_EXCERPTED RECORDS_:

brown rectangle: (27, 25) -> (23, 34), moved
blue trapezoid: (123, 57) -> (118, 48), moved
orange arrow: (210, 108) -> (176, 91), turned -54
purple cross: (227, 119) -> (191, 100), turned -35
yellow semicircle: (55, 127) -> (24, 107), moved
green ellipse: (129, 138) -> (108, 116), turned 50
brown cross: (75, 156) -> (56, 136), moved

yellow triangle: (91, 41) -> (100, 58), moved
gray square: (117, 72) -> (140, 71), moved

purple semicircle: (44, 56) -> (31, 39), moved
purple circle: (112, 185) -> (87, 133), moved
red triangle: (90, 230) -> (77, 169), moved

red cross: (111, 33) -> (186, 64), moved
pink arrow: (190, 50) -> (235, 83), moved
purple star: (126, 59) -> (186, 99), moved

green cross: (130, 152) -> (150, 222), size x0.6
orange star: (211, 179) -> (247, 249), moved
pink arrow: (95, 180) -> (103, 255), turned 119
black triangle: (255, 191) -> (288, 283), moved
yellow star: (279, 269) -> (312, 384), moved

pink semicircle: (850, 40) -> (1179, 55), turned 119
* * *
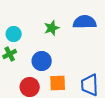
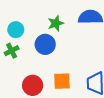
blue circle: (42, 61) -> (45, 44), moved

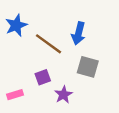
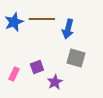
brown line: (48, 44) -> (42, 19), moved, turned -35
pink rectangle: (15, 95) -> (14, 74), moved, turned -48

_TASK REQUIREMENTS_: Filter the records above and copy every line that contains the word "green".

_RESULT_:
green ellipse: (129, 138) -> (108, 116), turned 50
green cross: (130, 152) -> (150, 222), size x0.6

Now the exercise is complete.